---------- RECORDS PROVIDED
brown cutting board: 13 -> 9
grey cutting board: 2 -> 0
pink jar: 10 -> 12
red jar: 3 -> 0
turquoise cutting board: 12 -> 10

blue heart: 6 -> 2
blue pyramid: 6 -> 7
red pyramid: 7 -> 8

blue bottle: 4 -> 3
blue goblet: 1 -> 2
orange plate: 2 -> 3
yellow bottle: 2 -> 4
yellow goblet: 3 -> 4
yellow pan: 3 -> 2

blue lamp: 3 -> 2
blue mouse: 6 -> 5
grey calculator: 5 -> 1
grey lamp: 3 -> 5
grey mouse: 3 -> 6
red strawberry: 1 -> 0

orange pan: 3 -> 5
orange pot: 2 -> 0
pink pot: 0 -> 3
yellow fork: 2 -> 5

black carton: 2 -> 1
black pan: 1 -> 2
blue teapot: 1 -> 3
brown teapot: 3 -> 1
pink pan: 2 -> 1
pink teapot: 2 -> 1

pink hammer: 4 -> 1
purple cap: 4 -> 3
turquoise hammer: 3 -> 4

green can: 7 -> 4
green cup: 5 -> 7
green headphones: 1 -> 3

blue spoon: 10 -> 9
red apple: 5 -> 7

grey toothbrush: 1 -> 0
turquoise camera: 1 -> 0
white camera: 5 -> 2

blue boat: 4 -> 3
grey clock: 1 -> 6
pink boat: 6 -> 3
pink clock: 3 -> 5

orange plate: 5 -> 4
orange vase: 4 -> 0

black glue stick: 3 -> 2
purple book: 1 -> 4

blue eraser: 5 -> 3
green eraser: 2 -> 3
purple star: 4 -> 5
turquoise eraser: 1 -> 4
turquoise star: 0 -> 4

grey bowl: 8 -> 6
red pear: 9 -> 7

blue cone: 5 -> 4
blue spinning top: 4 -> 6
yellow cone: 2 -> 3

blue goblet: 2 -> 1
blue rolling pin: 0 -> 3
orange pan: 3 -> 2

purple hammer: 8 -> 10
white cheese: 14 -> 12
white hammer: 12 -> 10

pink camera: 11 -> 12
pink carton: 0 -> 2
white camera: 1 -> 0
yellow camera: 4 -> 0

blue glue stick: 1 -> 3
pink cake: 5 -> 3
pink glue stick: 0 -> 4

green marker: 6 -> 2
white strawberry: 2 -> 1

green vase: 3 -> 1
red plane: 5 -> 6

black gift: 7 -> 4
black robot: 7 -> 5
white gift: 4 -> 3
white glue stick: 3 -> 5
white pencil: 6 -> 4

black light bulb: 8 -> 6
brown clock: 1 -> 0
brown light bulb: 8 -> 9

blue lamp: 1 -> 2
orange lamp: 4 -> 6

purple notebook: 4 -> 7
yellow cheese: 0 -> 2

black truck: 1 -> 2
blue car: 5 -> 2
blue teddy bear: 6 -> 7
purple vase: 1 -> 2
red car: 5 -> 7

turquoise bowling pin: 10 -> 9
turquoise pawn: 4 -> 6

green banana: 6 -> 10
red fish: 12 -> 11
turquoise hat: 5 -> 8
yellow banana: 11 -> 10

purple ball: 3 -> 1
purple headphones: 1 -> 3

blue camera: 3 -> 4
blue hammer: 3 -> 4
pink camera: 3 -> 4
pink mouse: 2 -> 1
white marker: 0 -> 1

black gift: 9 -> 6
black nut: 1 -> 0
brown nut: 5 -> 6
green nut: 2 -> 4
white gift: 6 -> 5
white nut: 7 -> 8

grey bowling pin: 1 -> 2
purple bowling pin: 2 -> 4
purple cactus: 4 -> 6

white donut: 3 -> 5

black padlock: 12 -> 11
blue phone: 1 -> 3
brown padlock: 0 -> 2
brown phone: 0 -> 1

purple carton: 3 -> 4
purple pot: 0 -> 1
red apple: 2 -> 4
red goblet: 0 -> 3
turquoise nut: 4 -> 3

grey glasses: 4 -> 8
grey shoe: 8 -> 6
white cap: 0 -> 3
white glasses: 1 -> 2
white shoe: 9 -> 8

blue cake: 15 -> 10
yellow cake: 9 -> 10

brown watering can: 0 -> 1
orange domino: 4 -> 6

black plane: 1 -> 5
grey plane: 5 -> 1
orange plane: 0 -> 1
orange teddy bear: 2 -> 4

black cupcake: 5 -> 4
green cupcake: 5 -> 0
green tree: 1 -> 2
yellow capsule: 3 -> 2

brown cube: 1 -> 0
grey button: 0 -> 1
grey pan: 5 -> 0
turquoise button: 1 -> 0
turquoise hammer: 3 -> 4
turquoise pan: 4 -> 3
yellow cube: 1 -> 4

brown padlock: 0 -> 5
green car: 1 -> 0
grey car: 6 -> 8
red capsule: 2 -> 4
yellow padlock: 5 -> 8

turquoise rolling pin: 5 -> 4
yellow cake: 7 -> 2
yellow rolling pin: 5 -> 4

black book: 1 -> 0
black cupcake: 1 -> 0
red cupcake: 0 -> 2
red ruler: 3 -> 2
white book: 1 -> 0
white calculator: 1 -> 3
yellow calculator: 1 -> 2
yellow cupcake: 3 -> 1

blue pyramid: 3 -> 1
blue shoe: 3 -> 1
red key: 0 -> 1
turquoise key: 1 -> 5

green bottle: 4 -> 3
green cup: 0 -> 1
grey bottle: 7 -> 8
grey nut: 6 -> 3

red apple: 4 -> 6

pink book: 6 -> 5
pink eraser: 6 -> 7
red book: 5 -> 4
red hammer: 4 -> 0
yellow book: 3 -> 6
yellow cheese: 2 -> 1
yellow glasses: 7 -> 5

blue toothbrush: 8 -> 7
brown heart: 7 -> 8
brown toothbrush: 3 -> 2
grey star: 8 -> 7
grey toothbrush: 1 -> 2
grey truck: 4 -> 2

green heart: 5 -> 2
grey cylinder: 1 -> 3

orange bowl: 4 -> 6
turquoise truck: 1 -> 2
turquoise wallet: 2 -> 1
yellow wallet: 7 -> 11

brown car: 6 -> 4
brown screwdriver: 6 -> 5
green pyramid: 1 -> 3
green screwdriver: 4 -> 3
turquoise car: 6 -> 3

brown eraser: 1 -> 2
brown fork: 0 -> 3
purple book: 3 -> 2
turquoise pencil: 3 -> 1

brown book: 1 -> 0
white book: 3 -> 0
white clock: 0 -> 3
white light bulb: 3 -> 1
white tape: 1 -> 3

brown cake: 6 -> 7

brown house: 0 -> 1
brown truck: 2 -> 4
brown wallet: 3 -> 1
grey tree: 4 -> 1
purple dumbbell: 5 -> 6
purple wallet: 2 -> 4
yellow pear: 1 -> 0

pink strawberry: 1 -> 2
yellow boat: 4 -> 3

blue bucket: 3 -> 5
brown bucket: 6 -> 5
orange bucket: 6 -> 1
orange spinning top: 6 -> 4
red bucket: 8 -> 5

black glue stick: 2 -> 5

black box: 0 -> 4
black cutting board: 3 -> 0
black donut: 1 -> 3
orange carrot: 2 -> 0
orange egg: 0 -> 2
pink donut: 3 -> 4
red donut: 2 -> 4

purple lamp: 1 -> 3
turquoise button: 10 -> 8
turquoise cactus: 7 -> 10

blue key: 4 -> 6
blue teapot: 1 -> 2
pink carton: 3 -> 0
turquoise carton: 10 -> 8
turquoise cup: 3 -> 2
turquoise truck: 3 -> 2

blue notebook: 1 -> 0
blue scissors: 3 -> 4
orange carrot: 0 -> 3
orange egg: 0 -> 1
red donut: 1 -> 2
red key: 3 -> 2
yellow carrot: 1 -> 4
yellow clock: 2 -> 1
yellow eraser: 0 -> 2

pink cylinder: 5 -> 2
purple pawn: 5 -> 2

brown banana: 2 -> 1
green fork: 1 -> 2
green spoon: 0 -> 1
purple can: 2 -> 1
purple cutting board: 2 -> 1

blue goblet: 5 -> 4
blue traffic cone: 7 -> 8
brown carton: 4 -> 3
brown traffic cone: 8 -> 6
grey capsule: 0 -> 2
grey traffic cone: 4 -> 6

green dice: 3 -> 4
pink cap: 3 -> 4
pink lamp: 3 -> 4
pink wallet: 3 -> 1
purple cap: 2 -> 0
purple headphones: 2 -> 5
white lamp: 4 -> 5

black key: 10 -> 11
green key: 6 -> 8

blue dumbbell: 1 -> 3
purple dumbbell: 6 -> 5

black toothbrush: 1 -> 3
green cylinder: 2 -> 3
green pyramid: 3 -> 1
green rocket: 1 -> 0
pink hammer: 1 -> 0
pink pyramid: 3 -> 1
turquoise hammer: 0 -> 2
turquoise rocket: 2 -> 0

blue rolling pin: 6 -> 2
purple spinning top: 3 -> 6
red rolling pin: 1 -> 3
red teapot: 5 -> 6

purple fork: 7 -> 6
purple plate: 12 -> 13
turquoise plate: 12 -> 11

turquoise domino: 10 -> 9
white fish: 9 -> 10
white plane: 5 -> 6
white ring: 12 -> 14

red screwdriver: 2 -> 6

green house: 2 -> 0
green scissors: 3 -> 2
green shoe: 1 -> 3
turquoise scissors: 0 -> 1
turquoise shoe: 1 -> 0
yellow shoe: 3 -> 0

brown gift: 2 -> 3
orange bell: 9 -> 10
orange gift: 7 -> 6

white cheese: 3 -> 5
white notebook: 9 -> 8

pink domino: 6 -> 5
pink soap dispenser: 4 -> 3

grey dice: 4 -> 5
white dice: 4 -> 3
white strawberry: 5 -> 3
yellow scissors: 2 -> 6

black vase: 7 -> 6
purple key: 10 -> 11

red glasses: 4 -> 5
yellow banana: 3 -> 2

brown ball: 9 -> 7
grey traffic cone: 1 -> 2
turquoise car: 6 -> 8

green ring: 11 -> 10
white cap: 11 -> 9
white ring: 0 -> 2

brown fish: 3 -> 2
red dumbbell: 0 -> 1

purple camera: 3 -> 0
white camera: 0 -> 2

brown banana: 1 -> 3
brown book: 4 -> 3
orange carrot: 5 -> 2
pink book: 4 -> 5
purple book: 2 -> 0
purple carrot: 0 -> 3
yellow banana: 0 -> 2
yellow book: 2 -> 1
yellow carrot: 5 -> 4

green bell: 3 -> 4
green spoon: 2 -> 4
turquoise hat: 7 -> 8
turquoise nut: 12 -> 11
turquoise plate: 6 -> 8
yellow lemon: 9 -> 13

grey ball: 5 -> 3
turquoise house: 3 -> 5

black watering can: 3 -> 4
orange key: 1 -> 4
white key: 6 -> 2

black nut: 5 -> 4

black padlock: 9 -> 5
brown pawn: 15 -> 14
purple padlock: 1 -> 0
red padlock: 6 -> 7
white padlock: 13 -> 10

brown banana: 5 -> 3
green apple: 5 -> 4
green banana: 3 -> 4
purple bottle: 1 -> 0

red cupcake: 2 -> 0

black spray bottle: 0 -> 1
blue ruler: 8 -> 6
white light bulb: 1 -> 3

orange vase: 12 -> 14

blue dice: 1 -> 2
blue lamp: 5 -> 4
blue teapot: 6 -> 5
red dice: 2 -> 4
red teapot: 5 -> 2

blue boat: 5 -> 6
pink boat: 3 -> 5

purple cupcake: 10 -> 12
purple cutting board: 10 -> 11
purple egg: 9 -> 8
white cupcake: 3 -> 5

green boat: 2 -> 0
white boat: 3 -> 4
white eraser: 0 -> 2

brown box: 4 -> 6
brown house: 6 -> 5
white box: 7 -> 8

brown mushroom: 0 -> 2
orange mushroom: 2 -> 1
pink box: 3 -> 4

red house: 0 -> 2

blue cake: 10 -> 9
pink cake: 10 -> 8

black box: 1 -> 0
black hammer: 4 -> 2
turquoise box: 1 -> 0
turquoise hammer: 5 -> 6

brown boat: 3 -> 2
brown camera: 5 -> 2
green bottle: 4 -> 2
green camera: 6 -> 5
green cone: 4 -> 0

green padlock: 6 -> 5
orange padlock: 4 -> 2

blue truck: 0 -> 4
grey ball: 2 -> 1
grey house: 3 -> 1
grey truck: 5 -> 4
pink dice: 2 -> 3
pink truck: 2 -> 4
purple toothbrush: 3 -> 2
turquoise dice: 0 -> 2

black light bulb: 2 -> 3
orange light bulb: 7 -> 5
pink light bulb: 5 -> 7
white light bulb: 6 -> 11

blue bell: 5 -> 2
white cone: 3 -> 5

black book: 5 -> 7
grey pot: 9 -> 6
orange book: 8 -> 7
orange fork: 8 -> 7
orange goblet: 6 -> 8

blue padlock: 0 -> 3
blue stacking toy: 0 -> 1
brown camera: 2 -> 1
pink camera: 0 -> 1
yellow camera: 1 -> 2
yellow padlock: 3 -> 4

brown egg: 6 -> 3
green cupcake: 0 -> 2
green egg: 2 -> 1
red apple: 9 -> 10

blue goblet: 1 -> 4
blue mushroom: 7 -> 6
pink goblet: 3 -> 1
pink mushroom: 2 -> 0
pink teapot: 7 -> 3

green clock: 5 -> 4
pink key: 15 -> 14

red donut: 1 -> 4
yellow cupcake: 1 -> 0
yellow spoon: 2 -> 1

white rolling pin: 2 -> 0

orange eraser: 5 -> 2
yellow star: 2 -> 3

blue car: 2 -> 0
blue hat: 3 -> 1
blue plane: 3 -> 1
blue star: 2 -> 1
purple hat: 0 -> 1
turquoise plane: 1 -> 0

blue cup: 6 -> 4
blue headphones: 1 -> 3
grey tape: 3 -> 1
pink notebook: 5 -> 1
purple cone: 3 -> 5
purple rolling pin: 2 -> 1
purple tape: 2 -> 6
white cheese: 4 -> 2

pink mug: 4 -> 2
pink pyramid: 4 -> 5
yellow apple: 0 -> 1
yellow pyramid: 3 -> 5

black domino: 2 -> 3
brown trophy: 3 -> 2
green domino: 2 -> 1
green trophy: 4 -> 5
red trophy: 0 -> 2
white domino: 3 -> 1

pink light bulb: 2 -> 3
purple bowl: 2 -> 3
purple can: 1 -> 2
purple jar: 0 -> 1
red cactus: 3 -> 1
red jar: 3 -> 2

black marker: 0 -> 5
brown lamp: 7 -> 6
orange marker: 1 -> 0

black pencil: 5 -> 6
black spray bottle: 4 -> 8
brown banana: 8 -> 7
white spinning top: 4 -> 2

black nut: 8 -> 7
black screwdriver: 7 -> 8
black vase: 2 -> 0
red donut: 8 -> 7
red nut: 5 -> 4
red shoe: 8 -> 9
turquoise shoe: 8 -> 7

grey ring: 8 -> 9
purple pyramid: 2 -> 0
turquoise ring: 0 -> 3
--------------------
— WORK TO BE COMPLETED —
Beginning at the first line above, repeat exactly until the line containing "blue camera: 3 -> 4", which is included.

— TASK OUTPUT —
brown cutting board: 13 -> 9
grey cutting board: 2 -> 0
pink jar: 10 -> 12
red jar: 3 -> 0
turquoise cutting board: 12 -> 10

blue heart: 6 -> 2
blue pyramid: 6 -> 7
red pyramid: 7 -> 8

blue bottle: 4 -> 3
blue goblet: 1 -> 2
orange plate: 2 -> 3
yellow bottle: 2 -> 4
yellow goblet: 3 -> 4
yellow pan: 3 -> 2

blue lamp: 3 -> 2
blue mouse: 6 -> 5
grey calculator: 5 -> 1
grey lamp: 3 -> 5
grey mouse: 3 -> 6
red strawberry: 1 -> 0

orange pan: 3 -> 5
orange pot: 2 -> 0
pink pot: 0 -> 3
yellow fork: 2 -> 5

black carton: 2 -> 1
black pan: 1 -> 2
blue teapot: 1 -> 3
brown teapot: 3 -> 1
pink pan: 2 -> 1
pink teapot: 2 -> 1

pink hammer: 4 -> 1
purple cap: 4 -> 3
turquoise hammer: 3 -> 4

green can: 7 -> 4
green cup: 5 -> 7
green headphones: 1 -> 3

blue spoon: 10 -> 9
red apple: 5 -> 7

grey toothbrush: 1 -> 0
turquoise camera: 1 -> 0
white camera: 5 -> 2

blue boat: 4 -> 3
grey clock: 1 -> 6
pink boat: 6 -> 3
pink clock: 3 -> 5

orange plate: 5 -> 4
orange vase: 4 -> 0

black glue stick: 3 -> 2
purple book: 1 -> 4

blue eraser: 5 -> 3
green eraser: 2 -> 3
purple star: 4 -> 5
turquoise eraser: 1 -> 4
turquoise star: 0 -> 4

grey bowl: 8 -> 6
red pear: 9 -> 7

blue cone: 5 -> 4
blue spinning top: 4 -> 6
yellow cone: 2 -> 3

blue goblet: 2 -> 1
blue rolling pin: 0 -> 3
orange pan: 3 -> 2

purple hammer: 8 -> 10
white cheese: 14 -> 12
white hammer: 12 -> 10

pink camera: 11 -> 12
pink carton: 0 -> 2
white camera: 1 -> 0
yellow camera: 4 -> 0

blue glue stick: 1 -> 3
pink cake: 5 -> 3
pink glue stick: 0 -> 4

green marker: 6 -> 2
white strawberry: 2 -> 1

green vase: 3 -> 1
red plane: 5 -> 6

black gift: 7 -> 4
black robot: 7 -> 5
white gift: 4 -> 3
white glue stick: 3 -> 5
white pencil: 6 -> 4

black light bulb: 8 -> 6
brown clock: 1 -> 0
brown light bulb: 8 -> 9

blue lamp: 1 -> 2
orange lamp: 4 -> 6

purple notebook: 4 -> 7
yellow cheese: 0 -> 2

black truck: 1 -> 2
blue car: 5 -> 2
blue teddy bear: 6 -> 7
purple vase: 1 -> 2
red car: 5 -> 7

turquoise bowling pin: 10 -> 9
turquoise pawn: 4 -> 6

green banana: 6 -> 10
red fish: 12 -> 11
turquoise hat: 5 -> 8
yellow banana: 11 -> 10

purple ball: 3 -> 1
purple headphones: 1 -> 3

blue camera: 3 -> 4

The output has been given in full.